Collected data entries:
= = = =

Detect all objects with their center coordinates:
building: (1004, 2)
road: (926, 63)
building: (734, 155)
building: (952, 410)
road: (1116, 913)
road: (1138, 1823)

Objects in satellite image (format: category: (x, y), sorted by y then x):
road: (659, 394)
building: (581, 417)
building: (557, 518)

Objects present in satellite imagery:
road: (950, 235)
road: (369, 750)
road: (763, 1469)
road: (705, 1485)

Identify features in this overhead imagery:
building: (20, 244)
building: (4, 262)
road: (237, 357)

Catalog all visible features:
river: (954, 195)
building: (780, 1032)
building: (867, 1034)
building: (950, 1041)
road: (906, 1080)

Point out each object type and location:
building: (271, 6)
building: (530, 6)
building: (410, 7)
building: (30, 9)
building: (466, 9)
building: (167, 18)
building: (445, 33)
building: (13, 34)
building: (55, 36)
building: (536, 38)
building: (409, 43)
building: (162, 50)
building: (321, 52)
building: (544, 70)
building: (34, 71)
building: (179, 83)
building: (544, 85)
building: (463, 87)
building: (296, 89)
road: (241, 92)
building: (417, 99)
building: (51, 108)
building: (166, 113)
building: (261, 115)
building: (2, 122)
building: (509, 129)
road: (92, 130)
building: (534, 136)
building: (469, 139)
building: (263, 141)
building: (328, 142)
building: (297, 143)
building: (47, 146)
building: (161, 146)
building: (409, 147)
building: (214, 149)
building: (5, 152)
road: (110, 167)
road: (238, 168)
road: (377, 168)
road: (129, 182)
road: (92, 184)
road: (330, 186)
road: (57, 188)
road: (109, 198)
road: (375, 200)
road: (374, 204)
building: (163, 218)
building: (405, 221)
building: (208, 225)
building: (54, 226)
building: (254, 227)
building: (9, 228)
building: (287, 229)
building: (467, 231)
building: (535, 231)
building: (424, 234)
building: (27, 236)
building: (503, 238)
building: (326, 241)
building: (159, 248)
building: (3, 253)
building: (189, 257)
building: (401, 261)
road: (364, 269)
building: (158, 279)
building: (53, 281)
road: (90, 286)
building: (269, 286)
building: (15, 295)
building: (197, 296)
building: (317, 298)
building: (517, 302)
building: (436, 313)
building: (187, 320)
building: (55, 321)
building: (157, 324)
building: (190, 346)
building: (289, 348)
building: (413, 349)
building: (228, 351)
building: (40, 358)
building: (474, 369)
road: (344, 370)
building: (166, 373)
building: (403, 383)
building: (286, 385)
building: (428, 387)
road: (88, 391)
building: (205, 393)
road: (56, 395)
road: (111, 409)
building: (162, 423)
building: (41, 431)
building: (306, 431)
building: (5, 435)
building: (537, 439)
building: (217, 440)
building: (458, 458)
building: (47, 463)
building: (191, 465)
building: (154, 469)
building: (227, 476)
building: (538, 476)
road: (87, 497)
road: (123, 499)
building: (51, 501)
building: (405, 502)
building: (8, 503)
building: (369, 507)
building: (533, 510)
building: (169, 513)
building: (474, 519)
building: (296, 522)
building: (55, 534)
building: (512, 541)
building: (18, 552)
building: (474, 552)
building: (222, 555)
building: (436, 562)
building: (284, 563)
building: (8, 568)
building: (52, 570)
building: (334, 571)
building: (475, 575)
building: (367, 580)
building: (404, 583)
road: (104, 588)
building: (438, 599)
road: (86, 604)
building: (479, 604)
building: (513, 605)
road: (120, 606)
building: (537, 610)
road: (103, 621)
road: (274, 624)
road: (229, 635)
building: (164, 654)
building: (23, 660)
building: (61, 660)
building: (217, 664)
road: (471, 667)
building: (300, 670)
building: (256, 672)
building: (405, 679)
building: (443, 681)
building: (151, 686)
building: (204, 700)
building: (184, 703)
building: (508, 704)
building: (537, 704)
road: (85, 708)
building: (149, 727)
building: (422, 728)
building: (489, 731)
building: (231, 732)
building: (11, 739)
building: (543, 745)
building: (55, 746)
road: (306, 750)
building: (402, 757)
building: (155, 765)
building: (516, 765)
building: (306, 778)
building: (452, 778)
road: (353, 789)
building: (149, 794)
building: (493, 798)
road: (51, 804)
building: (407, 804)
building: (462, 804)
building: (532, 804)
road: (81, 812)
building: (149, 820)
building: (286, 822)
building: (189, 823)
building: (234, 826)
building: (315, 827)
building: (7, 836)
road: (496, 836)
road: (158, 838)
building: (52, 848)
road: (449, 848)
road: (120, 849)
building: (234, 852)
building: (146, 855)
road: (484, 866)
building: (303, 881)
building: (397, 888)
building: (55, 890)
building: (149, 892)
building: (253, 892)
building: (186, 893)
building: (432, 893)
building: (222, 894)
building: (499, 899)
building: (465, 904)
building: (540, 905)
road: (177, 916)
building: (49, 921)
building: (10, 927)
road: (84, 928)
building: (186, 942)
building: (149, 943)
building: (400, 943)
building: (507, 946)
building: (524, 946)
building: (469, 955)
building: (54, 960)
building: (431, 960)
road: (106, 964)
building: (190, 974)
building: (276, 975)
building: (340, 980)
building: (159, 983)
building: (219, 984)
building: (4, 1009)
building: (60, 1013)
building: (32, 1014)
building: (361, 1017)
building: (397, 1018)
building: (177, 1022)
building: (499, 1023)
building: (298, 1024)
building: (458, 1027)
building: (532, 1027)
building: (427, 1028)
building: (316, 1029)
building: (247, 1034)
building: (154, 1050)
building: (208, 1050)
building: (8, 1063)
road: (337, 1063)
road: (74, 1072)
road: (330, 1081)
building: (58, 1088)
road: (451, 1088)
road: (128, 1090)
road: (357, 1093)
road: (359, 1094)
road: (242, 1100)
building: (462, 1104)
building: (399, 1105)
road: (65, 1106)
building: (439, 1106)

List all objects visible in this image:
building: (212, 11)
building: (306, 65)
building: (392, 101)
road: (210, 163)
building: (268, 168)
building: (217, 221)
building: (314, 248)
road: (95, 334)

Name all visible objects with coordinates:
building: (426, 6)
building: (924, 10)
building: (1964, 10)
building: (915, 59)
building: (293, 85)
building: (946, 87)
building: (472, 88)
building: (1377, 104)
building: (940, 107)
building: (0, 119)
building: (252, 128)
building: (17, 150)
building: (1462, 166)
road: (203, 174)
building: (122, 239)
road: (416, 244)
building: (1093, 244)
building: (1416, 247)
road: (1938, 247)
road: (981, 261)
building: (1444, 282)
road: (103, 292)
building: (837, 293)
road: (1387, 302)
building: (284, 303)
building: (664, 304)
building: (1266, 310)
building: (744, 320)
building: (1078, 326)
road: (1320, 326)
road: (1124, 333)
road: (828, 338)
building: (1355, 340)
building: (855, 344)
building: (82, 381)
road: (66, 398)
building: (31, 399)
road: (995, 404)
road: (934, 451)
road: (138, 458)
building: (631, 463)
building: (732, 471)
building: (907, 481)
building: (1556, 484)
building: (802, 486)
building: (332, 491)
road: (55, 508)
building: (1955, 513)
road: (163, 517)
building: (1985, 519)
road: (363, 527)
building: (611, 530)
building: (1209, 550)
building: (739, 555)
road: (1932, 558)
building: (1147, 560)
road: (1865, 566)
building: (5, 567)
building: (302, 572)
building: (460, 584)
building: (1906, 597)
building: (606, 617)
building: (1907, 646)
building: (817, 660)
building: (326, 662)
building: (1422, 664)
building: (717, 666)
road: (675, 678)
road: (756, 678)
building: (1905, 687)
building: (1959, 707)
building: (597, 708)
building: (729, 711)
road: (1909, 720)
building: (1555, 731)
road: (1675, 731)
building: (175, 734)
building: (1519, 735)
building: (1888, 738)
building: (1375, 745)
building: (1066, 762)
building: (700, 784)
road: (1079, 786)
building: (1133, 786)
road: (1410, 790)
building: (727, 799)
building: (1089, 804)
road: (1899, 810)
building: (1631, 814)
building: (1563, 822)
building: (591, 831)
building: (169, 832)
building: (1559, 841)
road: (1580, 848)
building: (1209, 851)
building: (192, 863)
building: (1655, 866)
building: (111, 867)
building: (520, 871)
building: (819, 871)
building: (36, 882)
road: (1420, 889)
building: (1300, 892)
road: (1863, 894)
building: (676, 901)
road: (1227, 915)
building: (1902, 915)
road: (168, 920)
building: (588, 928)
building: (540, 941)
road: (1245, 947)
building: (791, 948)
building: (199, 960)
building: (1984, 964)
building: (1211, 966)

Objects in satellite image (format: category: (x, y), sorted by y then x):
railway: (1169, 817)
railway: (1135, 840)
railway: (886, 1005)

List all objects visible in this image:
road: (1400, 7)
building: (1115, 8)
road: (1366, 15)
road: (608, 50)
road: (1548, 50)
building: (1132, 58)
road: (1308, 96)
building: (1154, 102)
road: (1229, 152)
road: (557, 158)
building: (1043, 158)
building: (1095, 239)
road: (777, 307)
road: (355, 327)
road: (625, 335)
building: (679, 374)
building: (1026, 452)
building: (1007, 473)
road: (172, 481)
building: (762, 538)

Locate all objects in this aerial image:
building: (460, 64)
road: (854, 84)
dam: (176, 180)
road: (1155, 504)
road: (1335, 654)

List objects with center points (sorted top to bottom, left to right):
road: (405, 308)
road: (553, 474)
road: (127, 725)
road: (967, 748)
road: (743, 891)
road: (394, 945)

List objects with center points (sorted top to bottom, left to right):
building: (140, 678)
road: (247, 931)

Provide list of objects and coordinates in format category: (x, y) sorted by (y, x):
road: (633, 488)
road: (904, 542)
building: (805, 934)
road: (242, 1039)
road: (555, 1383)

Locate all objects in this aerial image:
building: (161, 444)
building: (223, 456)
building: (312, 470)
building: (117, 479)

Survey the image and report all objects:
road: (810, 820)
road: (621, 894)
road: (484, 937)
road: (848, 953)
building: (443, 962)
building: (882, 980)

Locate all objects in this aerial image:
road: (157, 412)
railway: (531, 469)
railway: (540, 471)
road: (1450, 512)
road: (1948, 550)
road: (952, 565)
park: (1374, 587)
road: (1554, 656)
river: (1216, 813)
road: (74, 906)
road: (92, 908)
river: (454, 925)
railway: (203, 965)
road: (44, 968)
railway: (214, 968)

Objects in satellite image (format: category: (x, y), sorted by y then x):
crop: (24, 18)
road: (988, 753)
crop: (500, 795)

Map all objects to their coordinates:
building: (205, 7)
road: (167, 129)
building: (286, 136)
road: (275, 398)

= = = =

_WORK TASK:_
Check each line above for the string "with" and copy the ones that have it.

_TASK SOLUTION:_
Detect all objects with their center coordinates:
Name all visible objects with coordinates:
List objects with center points (sorted top to bottom, left to right):
List objects with center points (sorted top to bottom, left to right):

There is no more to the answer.